[Excerpted records]

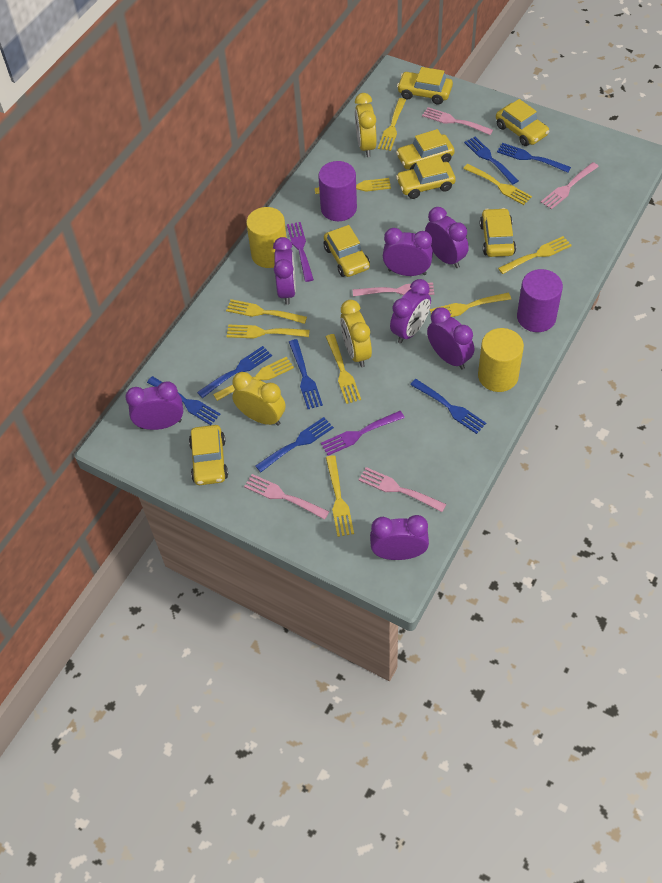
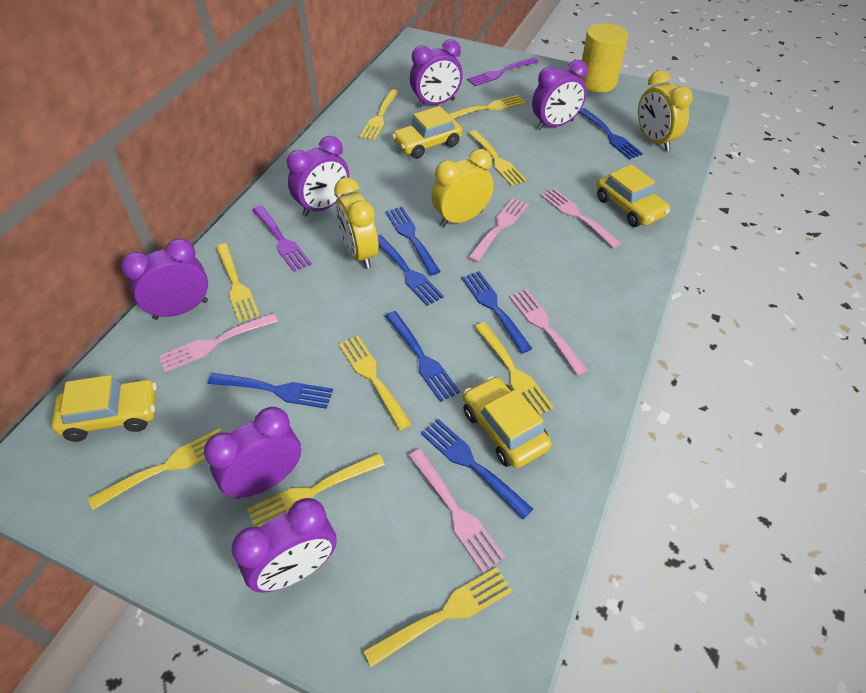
purple clock: 7 -> 6
purple cylinder: 2 -> 0
yellow car: 7 -> 4
yellow cylinder: 2 -> 1
yellow fork: 10 -> 9

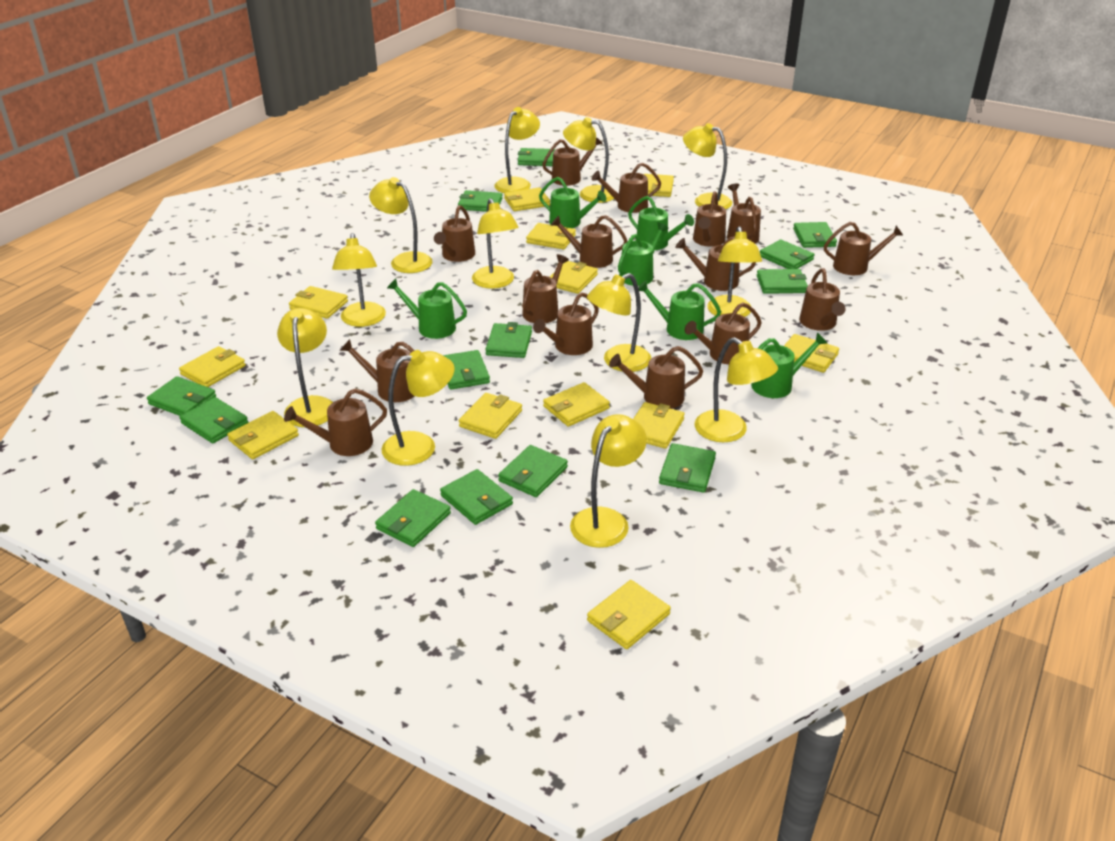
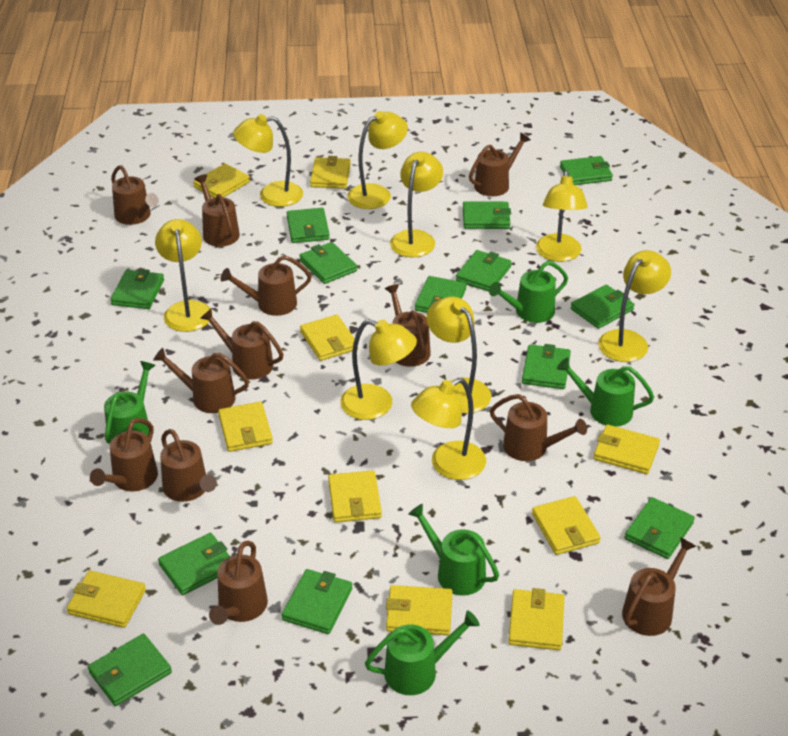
brown watering can: 15 -> 12
green watering can: 6 -> 5
yellow lamp: 12 -> 9
yellow wallet: 12 -> 10

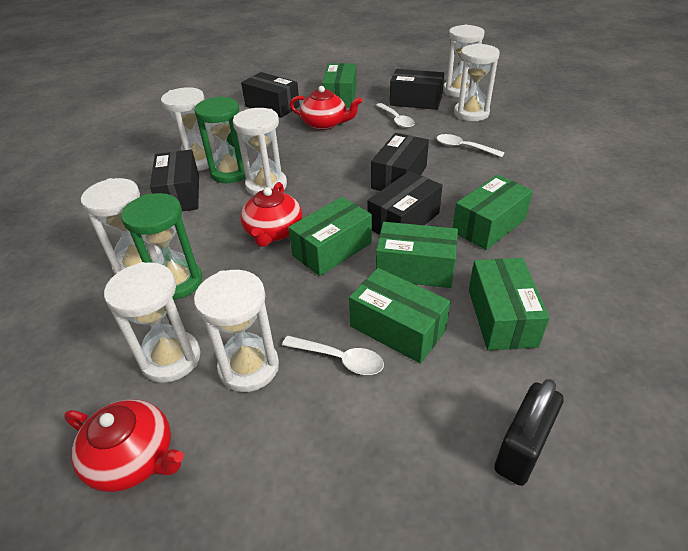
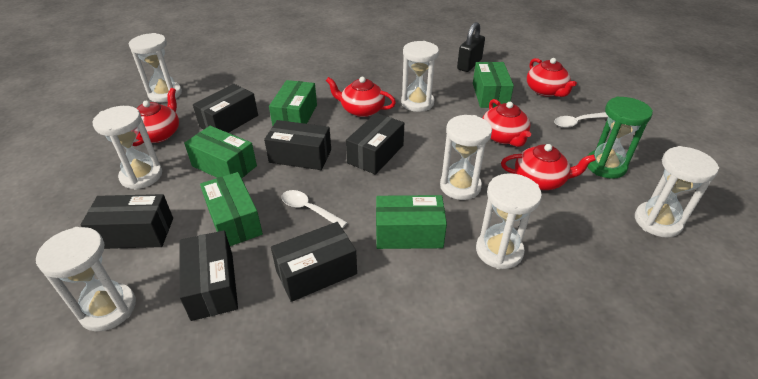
black box: 5 -> 6
green box: 6 -> 5
green hourglass: 2 -> 1
red teapot: 3 -> 5
white spoon: 3 -> 2

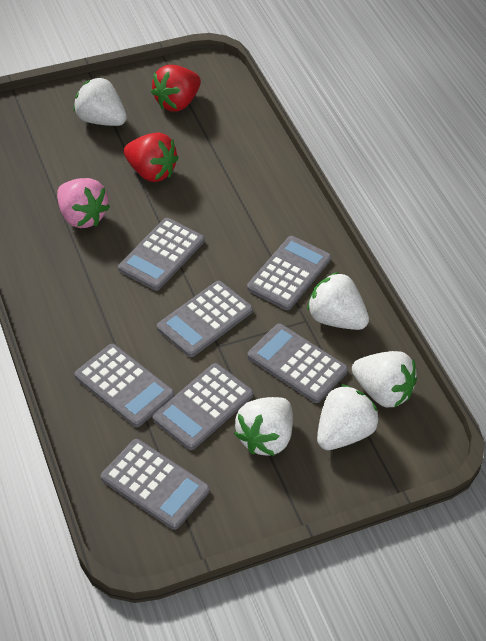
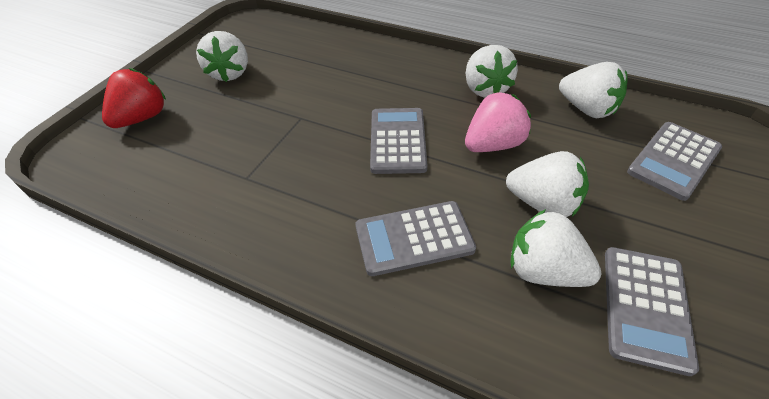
grey calculator: 7 -> 4
red strawberry: 2 -> 1

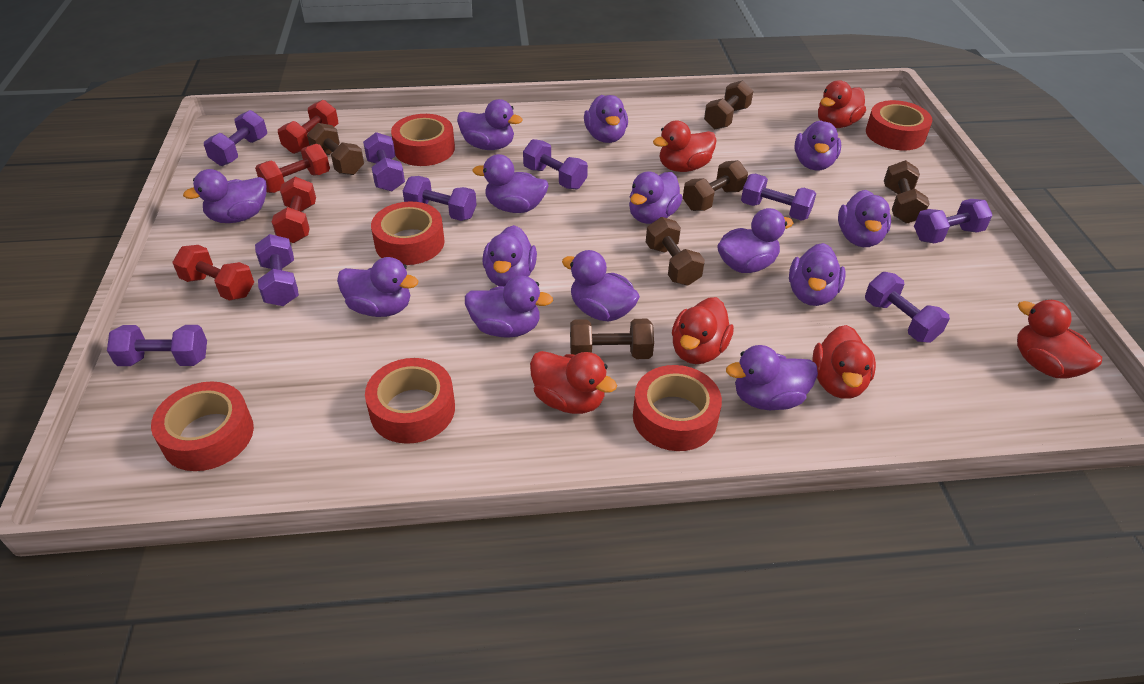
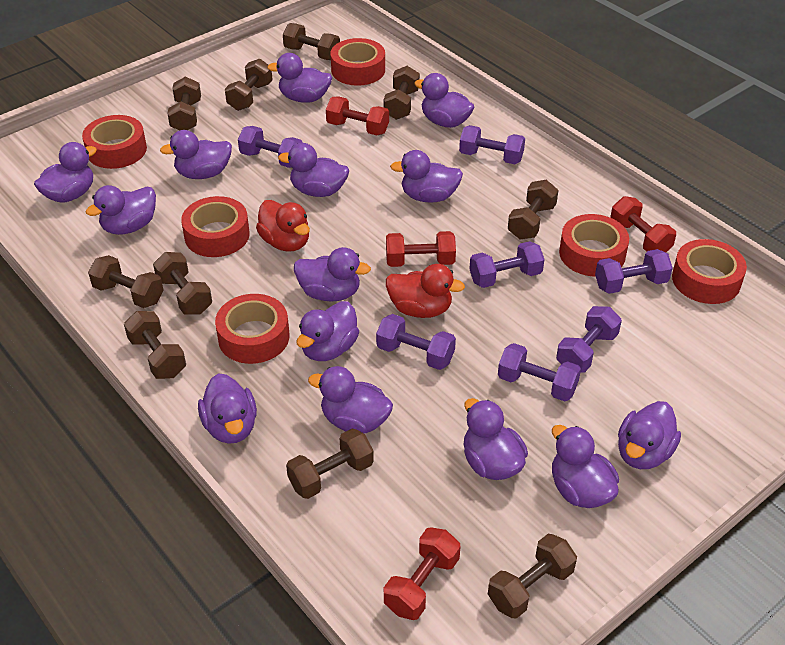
brown dumbbell: 6 -> 10
purple dumbbell: 9 -> 7
red duck: 6 -> 2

[/Excerpted records]

**What the task asks**
Search the entries for the word "purple". Copy every line where it occurs.

**Answer area**
purple clock: 7 -> 6
purple cylinder: 2 -> 0
purple dumbbell: 9 -> 7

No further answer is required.